### Revision tracking records
☆ ☆ ☆ ☆
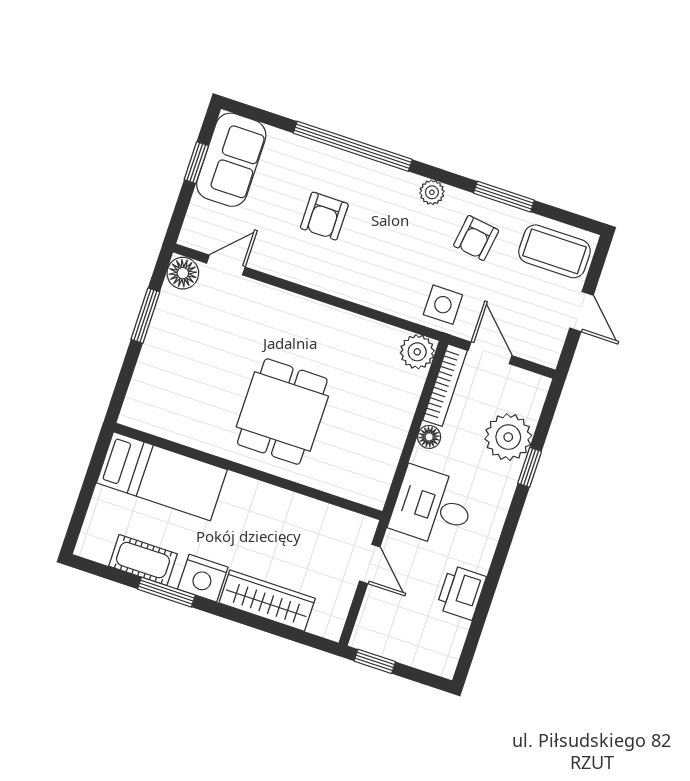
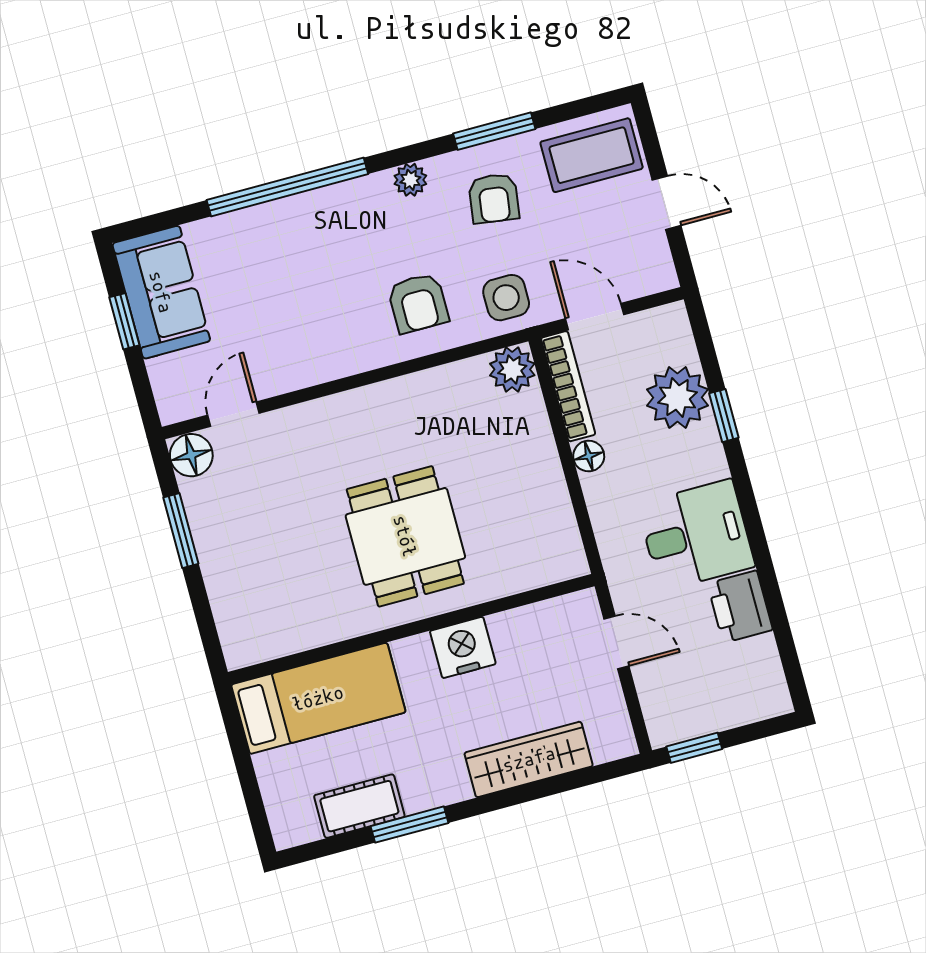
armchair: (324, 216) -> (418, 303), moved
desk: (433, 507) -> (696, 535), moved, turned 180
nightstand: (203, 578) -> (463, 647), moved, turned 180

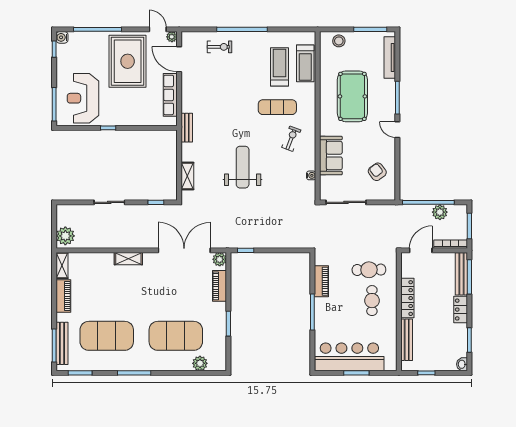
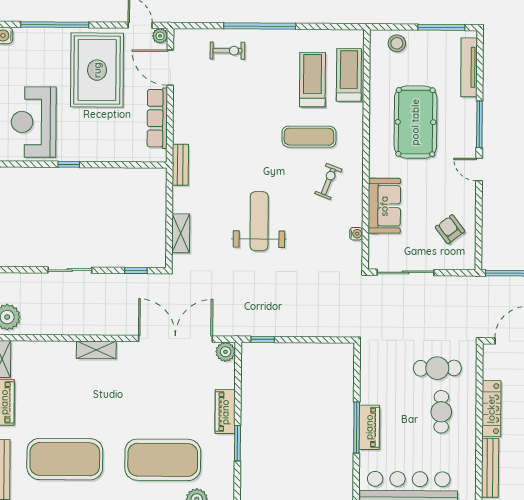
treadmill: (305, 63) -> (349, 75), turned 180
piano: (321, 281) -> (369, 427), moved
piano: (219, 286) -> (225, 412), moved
☆ ☆ ☆ ☆
### Work instructions
Your answer should be each line from the entries that includes the string "turned".

### Solved problem
desk: (433, 507) -> (696, 535), moved, turned 180
nightstand: (203, 578) -> (463, 647), moved, turned 180
treadmill: (305, 63) -> (349, 75), turned 180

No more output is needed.